ABOUT THIS TASK:
Copy out the lines of the records below, and only those lines, from the one with "(527, 328) = (509, 280): turquoise" through the one with "camera: 110 degrees left, 10 degrees down", exactly as they appear.

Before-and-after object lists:
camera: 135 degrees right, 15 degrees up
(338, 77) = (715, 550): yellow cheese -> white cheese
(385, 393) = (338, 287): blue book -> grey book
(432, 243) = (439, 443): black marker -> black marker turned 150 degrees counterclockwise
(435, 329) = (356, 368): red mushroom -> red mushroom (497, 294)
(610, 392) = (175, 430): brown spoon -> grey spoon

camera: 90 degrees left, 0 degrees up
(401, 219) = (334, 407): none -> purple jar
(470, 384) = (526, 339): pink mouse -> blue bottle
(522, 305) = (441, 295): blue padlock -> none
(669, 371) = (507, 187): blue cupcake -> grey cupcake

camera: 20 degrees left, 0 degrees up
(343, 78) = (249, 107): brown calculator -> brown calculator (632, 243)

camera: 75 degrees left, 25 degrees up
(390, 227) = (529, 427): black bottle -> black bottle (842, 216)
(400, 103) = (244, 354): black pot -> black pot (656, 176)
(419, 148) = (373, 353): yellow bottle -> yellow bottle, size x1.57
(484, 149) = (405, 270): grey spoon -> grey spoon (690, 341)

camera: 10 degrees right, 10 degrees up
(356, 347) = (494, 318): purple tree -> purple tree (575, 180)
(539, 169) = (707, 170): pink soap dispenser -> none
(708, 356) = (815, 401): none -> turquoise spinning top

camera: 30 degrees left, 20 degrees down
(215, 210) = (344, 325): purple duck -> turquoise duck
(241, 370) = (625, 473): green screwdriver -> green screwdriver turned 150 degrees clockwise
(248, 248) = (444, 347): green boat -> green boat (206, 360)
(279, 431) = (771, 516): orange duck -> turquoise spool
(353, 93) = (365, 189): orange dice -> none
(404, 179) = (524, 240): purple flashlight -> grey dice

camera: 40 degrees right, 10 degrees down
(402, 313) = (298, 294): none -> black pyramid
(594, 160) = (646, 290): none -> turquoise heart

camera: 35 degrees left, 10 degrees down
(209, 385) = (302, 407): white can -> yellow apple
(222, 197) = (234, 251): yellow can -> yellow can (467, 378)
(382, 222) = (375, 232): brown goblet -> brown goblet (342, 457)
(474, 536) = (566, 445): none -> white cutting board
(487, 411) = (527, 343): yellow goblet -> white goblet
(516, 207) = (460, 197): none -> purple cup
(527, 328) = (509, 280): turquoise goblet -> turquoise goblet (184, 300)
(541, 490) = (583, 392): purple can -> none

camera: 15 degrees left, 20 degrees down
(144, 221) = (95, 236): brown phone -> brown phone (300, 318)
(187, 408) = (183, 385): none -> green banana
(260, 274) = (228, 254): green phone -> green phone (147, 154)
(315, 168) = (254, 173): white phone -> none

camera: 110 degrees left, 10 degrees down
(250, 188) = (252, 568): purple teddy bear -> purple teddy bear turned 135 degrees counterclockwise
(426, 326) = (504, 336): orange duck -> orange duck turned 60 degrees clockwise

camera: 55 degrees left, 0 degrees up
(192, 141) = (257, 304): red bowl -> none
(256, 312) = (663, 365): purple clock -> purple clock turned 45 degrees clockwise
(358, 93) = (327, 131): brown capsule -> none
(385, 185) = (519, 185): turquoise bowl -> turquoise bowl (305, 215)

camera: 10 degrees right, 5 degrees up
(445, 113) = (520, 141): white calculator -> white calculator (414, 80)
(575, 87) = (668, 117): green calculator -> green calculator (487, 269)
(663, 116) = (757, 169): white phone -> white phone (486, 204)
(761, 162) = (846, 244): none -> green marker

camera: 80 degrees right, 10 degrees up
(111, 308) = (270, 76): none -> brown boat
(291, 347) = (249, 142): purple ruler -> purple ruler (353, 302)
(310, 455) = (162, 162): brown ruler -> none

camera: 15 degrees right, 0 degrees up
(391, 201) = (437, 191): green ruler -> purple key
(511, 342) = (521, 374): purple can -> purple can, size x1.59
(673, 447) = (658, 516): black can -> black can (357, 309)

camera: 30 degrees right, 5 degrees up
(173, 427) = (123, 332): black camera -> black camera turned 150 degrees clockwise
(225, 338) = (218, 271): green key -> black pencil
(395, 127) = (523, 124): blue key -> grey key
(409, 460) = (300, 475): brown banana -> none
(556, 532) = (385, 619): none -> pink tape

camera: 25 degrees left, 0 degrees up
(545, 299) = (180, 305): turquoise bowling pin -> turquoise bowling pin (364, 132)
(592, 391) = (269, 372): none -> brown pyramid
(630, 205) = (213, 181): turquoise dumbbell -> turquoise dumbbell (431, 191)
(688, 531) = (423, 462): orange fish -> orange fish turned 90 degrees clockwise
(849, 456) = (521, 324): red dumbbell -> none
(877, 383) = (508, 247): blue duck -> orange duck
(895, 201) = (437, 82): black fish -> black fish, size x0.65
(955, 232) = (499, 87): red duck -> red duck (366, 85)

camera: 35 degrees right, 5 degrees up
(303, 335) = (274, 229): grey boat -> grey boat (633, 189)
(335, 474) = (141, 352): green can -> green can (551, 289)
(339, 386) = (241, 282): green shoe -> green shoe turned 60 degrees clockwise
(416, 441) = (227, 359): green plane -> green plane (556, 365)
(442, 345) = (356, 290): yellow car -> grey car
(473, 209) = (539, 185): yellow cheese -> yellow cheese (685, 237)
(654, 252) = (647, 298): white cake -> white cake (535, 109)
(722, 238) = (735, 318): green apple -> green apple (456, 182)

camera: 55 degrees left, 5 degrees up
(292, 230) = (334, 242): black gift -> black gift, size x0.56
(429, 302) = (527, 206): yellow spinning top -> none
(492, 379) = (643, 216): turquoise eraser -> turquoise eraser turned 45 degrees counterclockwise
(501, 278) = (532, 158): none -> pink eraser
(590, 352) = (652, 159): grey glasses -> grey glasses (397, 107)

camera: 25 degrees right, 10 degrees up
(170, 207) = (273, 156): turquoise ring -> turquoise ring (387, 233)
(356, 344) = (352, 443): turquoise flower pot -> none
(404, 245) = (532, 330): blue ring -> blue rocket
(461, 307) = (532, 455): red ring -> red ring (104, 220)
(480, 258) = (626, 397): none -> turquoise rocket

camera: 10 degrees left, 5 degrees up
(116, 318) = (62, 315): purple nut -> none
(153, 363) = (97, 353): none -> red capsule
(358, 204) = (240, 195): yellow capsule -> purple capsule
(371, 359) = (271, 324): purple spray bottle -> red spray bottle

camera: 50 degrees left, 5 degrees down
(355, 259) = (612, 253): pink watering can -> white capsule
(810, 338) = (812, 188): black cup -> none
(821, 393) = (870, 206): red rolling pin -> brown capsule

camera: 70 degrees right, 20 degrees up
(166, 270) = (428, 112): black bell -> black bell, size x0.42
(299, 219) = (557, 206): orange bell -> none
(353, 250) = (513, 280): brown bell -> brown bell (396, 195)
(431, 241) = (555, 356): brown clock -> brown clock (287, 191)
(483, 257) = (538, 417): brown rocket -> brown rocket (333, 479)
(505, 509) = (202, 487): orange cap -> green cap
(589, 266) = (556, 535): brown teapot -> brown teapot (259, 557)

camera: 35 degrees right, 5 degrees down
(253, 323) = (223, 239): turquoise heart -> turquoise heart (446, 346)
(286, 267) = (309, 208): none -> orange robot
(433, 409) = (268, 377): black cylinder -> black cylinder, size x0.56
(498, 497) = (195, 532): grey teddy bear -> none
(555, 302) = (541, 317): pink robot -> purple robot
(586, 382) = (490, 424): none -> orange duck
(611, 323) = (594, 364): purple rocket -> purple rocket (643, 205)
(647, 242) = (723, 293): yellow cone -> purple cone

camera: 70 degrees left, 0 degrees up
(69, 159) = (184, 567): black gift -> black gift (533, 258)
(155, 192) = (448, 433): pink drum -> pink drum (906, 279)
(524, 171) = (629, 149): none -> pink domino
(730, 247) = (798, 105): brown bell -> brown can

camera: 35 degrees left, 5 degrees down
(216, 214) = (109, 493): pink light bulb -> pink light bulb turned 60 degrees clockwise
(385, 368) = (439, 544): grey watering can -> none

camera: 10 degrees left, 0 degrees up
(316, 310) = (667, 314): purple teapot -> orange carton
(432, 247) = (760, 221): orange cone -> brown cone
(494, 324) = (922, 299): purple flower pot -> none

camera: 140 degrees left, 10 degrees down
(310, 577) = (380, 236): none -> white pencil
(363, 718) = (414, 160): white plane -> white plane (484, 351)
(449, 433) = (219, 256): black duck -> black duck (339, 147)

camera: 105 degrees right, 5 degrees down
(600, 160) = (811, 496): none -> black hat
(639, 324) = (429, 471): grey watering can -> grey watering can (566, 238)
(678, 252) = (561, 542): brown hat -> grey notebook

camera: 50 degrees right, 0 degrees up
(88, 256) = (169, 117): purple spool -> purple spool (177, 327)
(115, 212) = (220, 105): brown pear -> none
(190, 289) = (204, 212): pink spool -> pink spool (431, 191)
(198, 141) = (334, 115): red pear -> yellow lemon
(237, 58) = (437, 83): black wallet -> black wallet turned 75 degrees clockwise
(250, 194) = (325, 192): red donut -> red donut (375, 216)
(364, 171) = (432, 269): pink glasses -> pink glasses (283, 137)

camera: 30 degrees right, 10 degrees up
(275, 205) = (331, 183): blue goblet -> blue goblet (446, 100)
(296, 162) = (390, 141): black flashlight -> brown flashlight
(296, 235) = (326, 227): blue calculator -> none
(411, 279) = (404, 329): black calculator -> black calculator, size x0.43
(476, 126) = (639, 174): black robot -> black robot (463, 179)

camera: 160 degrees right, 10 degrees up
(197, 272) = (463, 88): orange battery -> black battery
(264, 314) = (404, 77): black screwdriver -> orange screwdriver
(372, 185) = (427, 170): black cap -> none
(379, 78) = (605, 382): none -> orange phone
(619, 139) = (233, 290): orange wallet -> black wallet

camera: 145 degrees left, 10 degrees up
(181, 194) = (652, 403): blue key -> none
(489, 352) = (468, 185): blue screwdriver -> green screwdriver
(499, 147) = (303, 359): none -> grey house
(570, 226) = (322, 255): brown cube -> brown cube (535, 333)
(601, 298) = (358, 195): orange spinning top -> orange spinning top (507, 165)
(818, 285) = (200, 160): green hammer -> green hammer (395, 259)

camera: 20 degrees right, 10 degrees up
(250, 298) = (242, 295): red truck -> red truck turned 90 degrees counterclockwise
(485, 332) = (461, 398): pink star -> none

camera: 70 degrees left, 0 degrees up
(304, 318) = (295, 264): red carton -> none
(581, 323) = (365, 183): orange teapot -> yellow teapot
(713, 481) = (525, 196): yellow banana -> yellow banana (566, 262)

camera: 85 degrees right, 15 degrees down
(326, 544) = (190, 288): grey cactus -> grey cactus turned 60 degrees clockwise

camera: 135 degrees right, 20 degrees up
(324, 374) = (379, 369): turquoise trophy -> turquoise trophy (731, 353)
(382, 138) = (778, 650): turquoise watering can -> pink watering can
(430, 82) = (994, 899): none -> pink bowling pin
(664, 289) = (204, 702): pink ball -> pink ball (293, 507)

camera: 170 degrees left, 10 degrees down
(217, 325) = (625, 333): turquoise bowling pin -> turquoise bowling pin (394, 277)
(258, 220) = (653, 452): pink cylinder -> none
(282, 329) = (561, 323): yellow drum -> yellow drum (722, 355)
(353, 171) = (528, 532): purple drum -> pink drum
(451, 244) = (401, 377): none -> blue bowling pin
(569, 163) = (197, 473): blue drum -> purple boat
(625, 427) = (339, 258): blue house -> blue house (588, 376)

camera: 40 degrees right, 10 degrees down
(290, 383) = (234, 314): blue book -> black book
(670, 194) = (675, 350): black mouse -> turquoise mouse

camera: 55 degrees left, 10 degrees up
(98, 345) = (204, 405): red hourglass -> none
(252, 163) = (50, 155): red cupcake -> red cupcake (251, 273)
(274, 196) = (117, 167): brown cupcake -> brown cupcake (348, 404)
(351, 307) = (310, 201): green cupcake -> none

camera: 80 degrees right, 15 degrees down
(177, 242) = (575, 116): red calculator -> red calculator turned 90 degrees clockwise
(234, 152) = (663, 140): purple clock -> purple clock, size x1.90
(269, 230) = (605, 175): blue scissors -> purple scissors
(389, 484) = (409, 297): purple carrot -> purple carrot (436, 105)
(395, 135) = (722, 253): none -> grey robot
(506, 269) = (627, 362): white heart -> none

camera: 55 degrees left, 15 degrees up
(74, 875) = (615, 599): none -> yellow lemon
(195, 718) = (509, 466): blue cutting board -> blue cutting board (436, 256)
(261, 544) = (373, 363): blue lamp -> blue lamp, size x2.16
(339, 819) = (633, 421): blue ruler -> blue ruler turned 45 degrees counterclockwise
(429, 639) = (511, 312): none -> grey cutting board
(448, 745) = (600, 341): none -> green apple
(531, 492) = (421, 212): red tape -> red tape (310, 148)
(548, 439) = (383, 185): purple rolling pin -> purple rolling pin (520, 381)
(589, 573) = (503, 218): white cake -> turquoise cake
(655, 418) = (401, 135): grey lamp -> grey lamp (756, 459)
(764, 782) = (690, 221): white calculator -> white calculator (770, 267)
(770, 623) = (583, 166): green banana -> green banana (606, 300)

TASK SOLUTION:
(527, 328) = (509, 280): turquoise goblet -> turquoise goblet (184, 300)
(541, 490) = (583, 392): purple can -> none

camera: 15 degrees left, 20 degrees down
(144, 221) = (95, 236): brown phone -> brown phone (300, 318)
(187, 408) = (183, 385): none -> green banana
(260, 274) = (228, 254): green phone -> green phone (147, 154)
(315, 168) = (254, 173): white phone -> none

camera: 110 degrees left, 10 degrees down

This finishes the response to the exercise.